▸ **Data records**:
-=-=-

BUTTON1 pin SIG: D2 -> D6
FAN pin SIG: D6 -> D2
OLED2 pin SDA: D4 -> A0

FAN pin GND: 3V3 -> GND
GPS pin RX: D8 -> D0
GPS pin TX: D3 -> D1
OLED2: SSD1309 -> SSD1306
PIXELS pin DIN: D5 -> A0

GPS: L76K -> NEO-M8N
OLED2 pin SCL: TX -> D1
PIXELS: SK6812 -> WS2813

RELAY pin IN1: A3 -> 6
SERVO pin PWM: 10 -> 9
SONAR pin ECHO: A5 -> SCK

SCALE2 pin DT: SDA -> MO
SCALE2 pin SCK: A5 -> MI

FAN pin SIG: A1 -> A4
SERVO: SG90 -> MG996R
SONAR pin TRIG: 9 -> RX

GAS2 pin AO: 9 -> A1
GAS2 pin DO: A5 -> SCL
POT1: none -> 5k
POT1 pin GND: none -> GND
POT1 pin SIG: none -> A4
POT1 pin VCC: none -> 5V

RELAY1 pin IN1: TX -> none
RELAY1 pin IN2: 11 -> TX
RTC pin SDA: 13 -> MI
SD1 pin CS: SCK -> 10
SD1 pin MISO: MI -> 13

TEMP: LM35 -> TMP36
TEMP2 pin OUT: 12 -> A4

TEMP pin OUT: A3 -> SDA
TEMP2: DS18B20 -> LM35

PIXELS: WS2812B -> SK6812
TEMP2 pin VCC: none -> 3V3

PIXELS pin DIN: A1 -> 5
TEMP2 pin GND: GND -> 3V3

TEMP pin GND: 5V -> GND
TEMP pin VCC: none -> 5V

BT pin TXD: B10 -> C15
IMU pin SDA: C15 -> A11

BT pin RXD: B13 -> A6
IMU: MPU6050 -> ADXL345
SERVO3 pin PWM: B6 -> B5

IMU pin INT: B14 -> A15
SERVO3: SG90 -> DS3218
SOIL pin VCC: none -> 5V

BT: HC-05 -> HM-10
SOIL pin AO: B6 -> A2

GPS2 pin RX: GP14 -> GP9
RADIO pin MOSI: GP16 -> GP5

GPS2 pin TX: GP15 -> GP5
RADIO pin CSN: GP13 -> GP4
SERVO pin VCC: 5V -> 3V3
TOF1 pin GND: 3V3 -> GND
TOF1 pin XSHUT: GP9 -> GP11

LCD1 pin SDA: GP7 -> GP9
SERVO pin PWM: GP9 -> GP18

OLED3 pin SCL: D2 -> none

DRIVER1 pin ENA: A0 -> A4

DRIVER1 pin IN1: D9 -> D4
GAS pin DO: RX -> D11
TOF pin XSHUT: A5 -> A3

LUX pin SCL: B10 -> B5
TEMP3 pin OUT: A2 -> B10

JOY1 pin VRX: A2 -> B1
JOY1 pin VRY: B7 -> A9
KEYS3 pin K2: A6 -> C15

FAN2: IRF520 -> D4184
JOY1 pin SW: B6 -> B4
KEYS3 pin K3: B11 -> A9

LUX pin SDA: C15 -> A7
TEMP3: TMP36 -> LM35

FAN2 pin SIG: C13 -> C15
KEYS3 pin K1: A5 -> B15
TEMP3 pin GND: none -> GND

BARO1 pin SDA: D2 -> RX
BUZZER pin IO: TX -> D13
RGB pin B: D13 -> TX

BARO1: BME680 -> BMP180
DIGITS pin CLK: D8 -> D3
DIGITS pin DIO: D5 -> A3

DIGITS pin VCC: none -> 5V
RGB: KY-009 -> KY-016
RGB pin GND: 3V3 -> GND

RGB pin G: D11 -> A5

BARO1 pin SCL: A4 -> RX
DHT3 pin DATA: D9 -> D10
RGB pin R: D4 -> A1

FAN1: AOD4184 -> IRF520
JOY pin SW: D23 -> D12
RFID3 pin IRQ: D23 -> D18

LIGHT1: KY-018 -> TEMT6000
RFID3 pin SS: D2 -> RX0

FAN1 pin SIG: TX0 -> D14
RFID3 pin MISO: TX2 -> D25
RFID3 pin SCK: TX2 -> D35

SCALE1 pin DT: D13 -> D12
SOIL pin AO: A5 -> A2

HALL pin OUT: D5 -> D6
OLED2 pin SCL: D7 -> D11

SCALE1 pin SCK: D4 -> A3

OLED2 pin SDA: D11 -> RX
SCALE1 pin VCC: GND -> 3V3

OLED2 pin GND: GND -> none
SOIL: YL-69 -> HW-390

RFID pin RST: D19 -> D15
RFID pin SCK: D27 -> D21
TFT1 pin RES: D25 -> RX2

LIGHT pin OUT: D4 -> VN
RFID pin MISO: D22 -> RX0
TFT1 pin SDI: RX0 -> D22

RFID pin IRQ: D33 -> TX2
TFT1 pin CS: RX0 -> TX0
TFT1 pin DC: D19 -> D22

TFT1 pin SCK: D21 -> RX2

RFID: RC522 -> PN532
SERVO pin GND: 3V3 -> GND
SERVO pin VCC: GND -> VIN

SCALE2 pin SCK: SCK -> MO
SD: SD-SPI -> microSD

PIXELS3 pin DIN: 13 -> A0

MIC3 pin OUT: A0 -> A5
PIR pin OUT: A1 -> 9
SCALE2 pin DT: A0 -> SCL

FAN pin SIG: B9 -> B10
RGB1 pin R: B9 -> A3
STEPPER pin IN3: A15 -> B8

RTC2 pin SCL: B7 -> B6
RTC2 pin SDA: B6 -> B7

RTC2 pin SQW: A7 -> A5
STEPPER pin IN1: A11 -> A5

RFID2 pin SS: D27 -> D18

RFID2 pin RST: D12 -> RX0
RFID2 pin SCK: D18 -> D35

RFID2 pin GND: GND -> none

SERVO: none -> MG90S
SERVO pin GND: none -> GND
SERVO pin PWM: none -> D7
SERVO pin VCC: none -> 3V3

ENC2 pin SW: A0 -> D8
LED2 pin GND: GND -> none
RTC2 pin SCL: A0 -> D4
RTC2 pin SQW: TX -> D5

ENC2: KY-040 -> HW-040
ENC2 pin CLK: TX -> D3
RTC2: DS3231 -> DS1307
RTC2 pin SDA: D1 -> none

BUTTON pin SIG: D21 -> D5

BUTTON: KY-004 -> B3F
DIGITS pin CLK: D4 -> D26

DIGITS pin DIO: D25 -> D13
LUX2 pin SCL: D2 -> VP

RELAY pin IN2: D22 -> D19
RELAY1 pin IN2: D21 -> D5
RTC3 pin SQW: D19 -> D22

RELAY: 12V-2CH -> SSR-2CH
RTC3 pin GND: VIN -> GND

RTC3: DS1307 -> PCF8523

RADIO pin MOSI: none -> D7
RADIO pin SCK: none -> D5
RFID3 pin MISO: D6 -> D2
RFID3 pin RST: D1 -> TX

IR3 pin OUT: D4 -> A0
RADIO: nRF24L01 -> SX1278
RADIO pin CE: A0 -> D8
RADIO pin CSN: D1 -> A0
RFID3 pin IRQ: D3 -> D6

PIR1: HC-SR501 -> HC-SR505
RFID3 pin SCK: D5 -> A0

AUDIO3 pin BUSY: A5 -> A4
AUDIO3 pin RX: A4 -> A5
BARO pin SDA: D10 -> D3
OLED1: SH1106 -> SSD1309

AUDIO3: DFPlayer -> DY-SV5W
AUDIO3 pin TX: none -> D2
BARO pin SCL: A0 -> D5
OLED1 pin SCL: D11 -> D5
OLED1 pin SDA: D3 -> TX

-=-=-

▸ **Assigned task**: Your answer should be the lines above from the one containing "DIGITS pin CLK: D4 -> D26" through the one containing "RADIO pin CSN: D1 -> A0", copied exactly and with both ends kept.

▸ **Output of the exercise**:
DIGITS pin CLK: D4 -> D26

DIGITS pin DIO: D25 -> D13
LUX2 pin SCL: D2 -> VP

RELAY pin IN2: D22 -> D19
RELAY1 pin IN2: D21 -> D5
RTC3 pin SQW: D19 -> D22

RELAY: 12V-2CH -> SSR-2CH
RTC3 pin GND: VIN -> GND

RTC3: DS1307 -> PCF8523

RADIO pin MOSI: none -> D7
RADIO pin SCK: none -> D5
RFID3 pin MISO: D6 -> D2
RFID3 pin RST: D1 -> TX

IR3 pin OUT: D4 -> A0
RADIO: nRF24L01 -> SX1278
RADIO pin CE: A0 -> D8
RADIO pin CSN: D1 -> A0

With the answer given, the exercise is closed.